Top of Material for this task

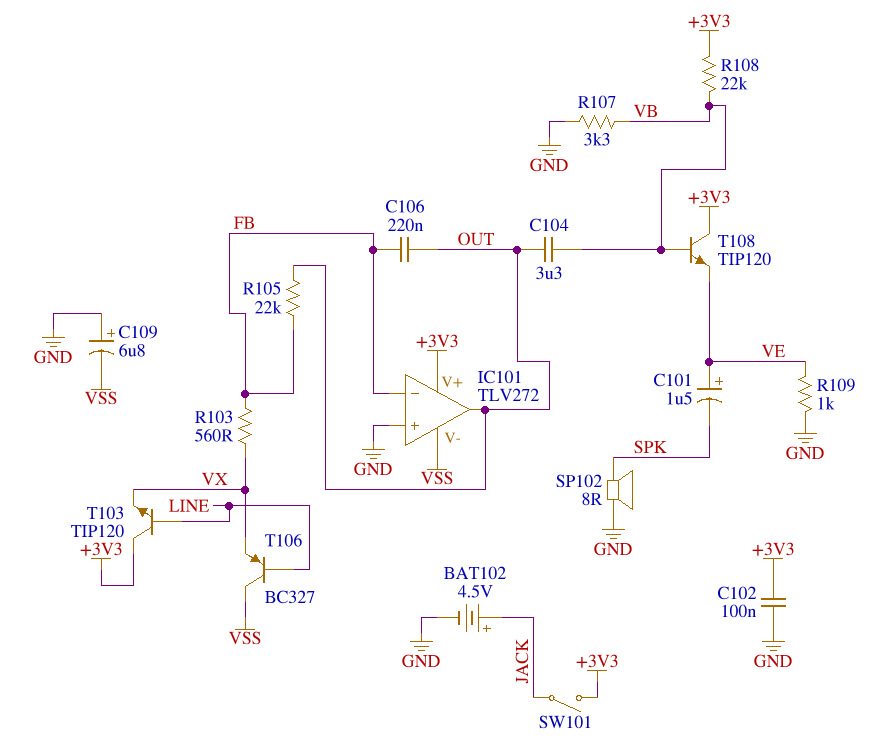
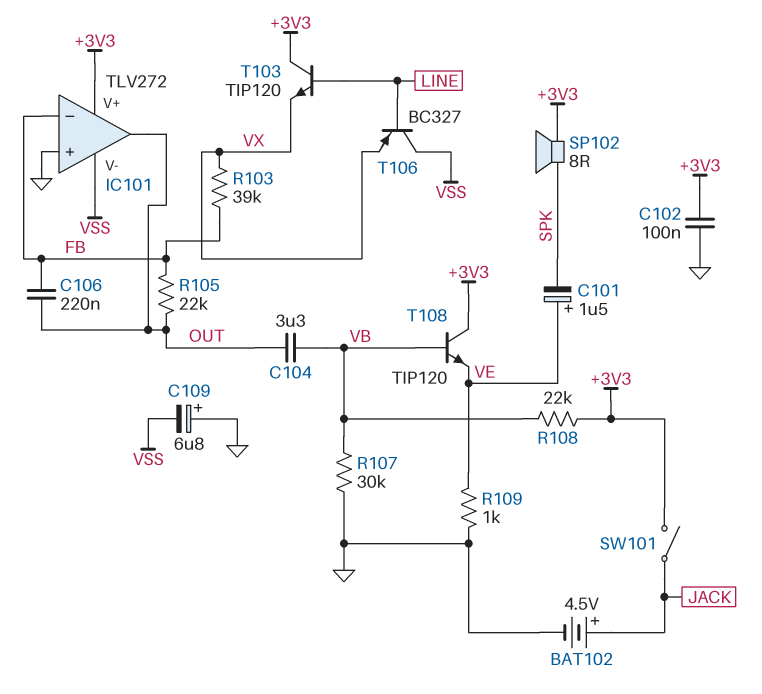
R103: 560 (FB, VX) -> 39k (FB, VX)
R107: 3.3k (GND, VB) -> 30k (GND, VB)
SP102: speaker 8R (GND, SPK) -> speaker 8R (+3V3, SPK)

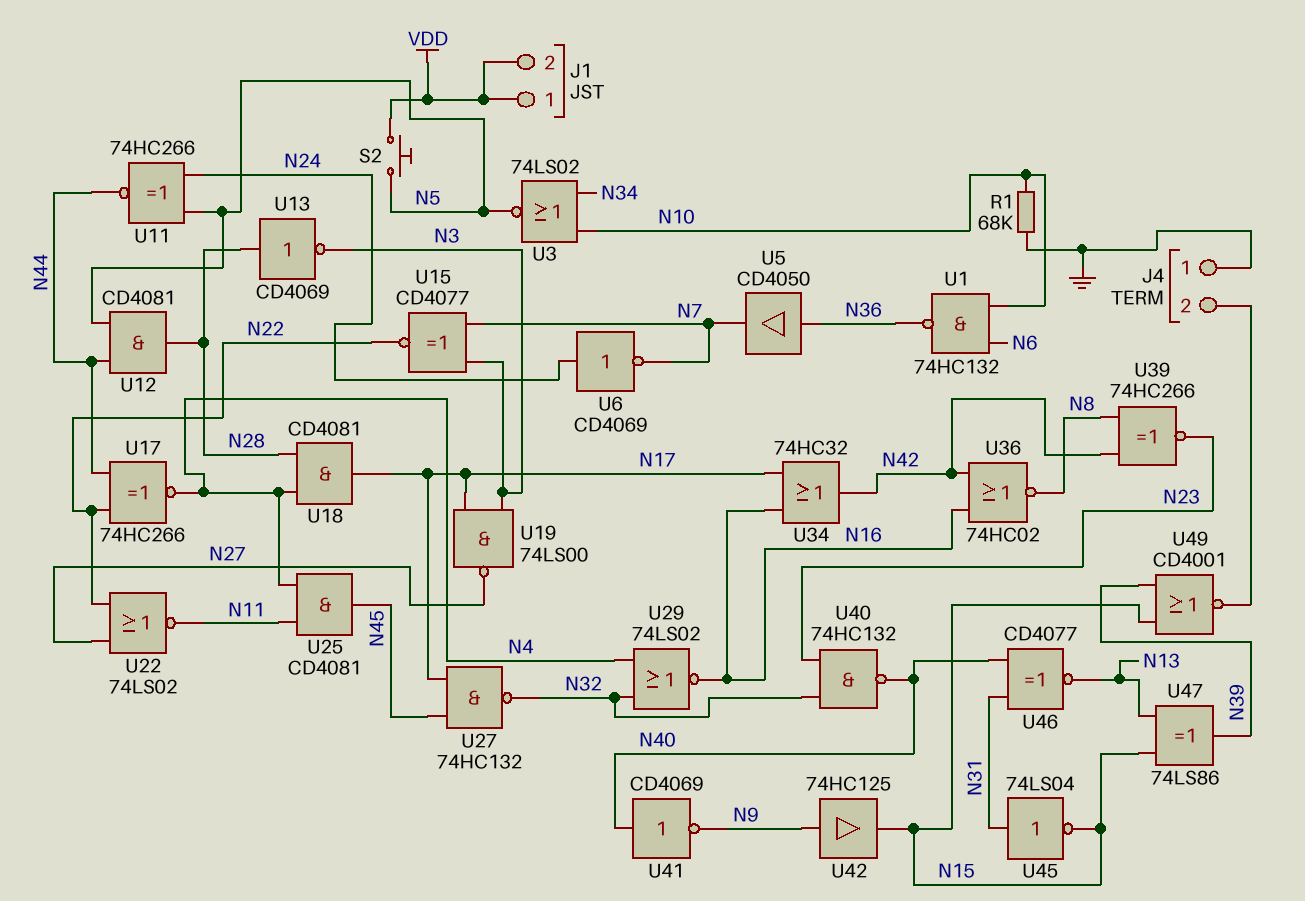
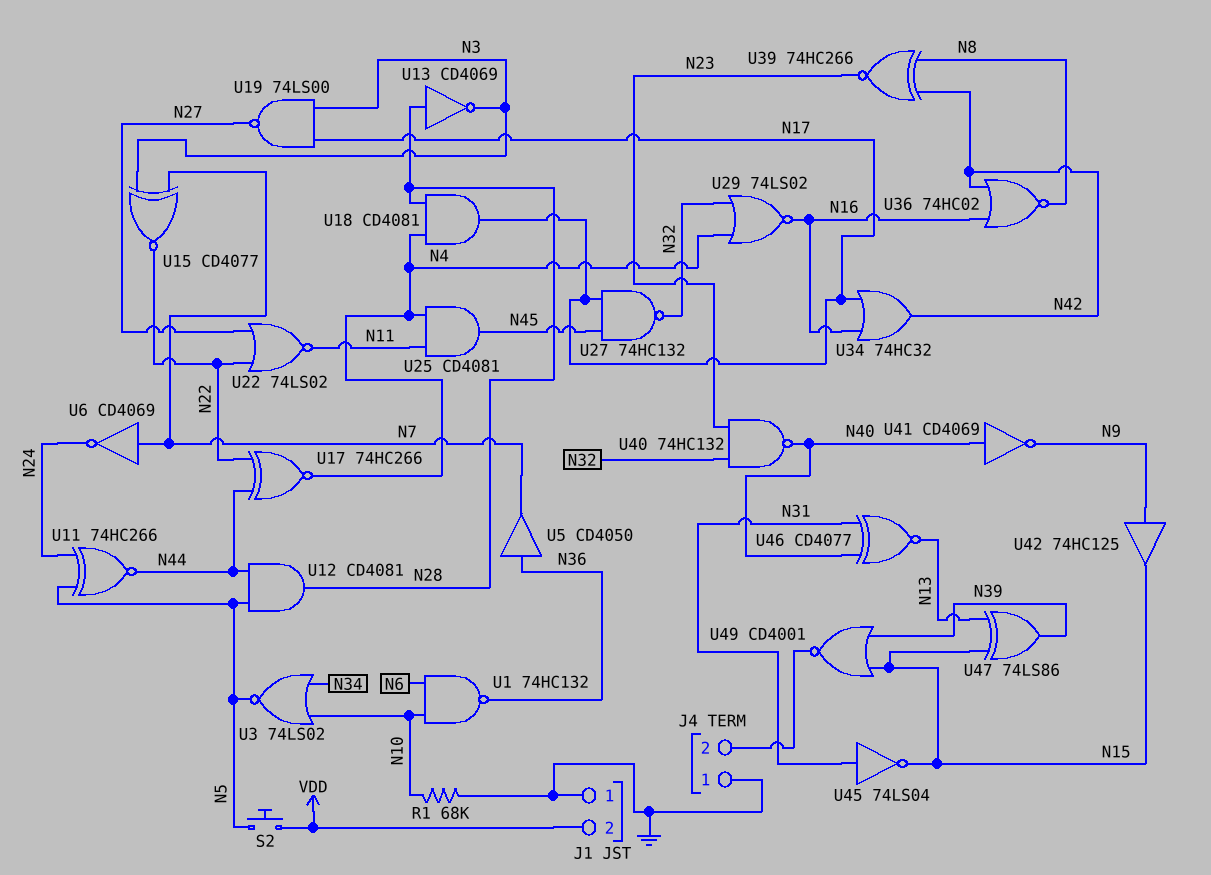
J1 pin 1: VDD -> GND
U6: NOT CD4069 (in N24, out N7) -> NOT CD4069 (in N7, out N24)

Bottom of Material for this task

# [Problem to solve]
Starting at the line with "SP102: speaker 8R", reproduce exactly each line through the end of the entries, including the first and the last, and skip the pictures.

# [Problem solution]
SP102: speaker 8R (GND, SPK) -> speaker 8R (+3V3, SPK)

J1 pin 1: VDD -> GND
U6: NOT CD4069 (in N24, out N7) -> NOT CD4069 (in N7, out N24)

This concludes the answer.